### The task:
Leaving out all images, return the entries below exactly.
-- Data records follows --
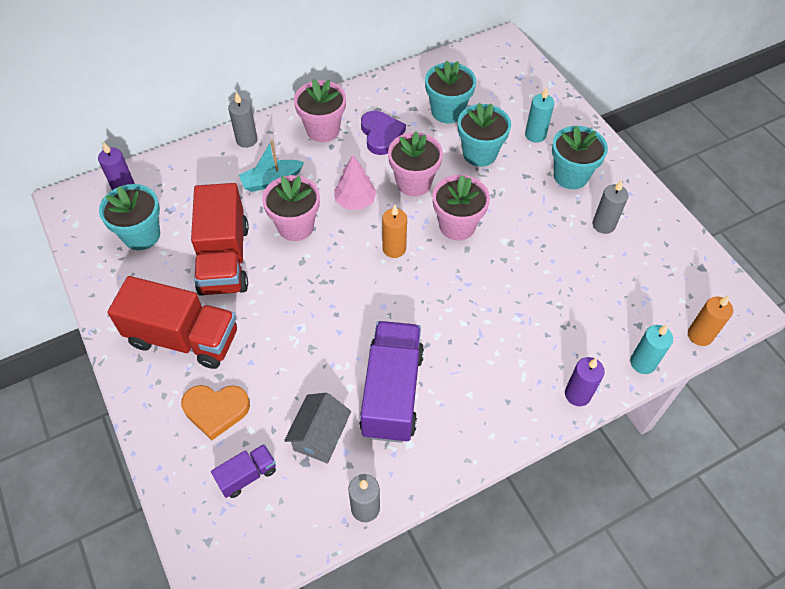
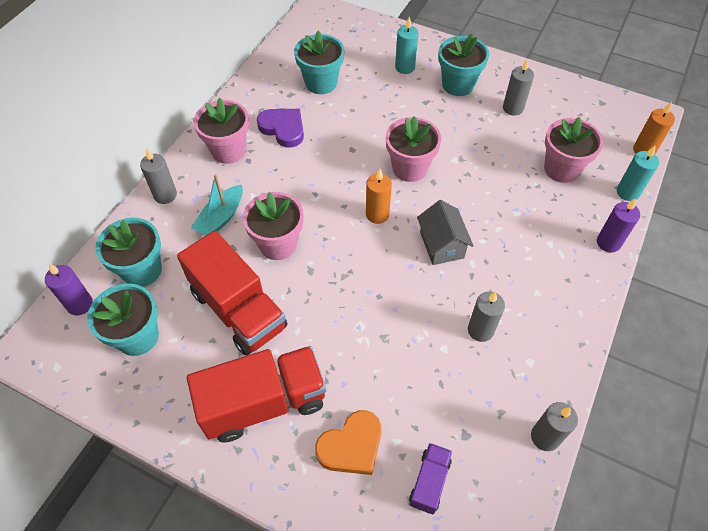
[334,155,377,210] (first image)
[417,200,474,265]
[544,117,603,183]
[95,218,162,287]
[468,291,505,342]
-- Data records concluded --
### Response area:
[334,155,377,210] (first image)
[417,200,474,265]
[544,117,603,183]
[95,218,162,287]
[468,291,505,342]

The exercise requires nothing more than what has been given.